BRIEF:
Of the material below, the lines to be retyped are those from the line containing "cyan line: rotated 35 degrees clockwise" through the line containing "yellow triangle at (304, 639): moved", inclusive; reproduce them exactly.
--
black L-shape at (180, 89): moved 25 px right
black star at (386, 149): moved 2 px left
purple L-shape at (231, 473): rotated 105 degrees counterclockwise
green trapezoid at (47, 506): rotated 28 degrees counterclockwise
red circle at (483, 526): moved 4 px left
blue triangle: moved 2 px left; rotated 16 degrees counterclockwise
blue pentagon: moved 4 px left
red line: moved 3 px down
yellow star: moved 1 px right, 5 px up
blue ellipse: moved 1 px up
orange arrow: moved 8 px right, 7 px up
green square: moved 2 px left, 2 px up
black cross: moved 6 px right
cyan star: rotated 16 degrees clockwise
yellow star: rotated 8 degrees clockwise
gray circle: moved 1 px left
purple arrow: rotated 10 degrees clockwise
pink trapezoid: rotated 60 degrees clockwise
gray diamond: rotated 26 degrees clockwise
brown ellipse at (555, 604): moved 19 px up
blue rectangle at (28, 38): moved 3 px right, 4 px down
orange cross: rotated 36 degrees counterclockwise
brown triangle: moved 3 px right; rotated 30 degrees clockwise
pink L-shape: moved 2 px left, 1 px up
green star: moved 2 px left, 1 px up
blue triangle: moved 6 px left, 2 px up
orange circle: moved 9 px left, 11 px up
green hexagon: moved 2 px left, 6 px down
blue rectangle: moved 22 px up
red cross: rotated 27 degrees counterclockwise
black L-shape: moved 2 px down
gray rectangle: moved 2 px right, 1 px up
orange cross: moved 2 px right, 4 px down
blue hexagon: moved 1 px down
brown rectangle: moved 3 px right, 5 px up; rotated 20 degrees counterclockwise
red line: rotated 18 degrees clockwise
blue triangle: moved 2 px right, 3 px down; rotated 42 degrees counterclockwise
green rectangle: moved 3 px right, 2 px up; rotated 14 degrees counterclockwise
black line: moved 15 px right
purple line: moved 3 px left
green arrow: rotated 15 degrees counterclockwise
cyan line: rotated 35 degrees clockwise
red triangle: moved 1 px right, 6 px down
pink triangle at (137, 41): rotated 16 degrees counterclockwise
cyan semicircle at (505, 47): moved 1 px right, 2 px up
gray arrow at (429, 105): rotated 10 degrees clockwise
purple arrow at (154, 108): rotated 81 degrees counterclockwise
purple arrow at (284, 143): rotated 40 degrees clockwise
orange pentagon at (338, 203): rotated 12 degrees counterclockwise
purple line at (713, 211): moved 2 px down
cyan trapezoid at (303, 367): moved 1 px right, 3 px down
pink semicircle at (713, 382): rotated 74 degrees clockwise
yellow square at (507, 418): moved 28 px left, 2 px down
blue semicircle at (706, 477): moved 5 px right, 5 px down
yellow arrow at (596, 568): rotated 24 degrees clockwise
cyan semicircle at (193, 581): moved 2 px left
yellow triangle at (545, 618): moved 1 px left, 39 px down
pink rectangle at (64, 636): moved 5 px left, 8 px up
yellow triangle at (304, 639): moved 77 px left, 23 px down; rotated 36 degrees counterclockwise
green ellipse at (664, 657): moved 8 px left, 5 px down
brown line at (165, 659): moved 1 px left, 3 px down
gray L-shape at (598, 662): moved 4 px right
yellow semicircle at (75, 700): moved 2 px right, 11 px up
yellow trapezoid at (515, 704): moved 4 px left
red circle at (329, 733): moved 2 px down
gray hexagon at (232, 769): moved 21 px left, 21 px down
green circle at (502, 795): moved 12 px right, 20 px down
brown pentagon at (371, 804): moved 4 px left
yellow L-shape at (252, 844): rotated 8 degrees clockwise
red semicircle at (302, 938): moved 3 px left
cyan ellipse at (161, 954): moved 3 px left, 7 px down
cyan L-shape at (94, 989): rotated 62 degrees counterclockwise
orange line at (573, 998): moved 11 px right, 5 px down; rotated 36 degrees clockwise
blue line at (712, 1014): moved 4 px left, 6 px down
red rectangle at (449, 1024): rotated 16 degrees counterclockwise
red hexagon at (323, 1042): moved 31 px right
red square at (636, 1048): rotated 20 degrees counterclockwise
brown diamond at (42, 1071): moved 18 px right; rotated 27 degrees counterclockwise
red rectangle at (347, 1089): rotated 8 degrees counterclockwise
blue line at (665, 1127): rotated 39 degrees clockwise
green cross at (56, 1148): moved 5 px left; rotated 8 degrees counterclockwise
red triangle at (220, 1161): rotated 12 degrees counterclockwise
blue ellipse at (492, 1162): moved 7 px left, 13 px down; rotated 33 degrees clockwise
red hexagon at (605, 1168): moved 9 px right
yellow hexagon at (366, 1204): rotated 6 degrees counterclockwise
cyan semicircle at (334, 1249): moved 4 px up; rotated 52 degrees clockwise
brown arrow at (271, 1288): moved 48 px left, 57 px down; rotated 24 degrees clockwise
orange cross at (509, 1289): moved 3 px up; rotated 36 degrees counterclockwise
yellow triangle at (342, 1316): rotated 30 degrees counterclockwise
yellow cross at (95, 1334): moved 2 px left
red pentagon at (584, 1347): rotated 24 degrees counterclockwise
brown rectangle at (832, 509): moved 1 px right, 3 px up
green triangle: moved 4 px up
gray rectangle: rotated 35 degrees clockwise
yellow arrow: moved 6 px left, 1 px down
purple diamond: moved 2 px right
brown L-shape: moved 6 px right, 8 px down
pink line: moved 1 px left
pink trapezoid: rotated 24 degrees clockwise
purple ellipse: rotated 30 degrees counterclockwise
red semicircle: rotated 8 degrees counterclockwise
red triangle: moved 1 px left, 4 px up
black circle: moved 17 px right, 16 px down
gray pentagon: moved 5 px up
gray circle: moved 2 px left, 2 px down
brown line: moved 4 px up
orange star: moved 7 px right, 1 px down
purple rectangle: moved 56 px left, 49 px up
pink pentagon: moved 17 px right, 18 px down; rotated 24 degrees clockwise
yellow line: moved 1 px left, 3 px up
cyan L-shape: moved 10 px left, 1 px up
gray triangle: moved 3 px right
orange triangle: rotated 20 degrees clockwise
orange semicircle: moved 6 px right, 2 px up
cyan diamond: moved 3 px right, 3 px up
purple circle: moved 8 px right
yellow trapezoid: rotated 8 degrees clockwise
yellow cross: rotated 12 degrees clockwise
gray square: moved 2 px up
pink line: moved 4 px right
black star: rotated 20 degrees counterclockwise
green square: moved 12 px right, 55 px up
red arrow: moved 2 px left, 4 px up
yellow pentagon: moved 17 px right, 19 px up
--
ANSWER TO THIS PROBLEM:
cyan line: rotated 35 degrees clockwise
red triangle: moved 1 px right, 6 px down
pink triangle at (137, 41): rotated 16 degrees counterclockwise
cyan semicircle at (505, 47): moved 1 px right, 2 px up
gray arrow at (429, 105): rotated 10 degrees clockwise
purple arrow at (154, 108): rotated 81 degrees counterclockwise
purple arrow at (284, 143): rotated 40 degrees clockwise
orange pentagon at (338, 203): rotated 12 degrees counterclockwise
purple line at (713, 211): moved 2 px down
cyan trapezoid at (303, 367): moved 1 px right, 3 px down
pink semicircle at (713, 382): rotated 74 degrees clockwise
yellow square at (507, 418): moved 28 px left, 2 px down
blue semicircle at (706, 477): moved 5 px right, 5 px down
yellow arrow at (596, 568): rotated 24 degrees clockwise
cyan semicircle at (193, 581): moved 2 px left
yellow triangle at (545, 618): moved 1 px left, 39 px down
pink rectangle at (64, 636): moved 5 px left, 8 px up
yellow triangle at (304, 639): moved 77 px left, 23 px down; rotated 36 degrees counterclockwise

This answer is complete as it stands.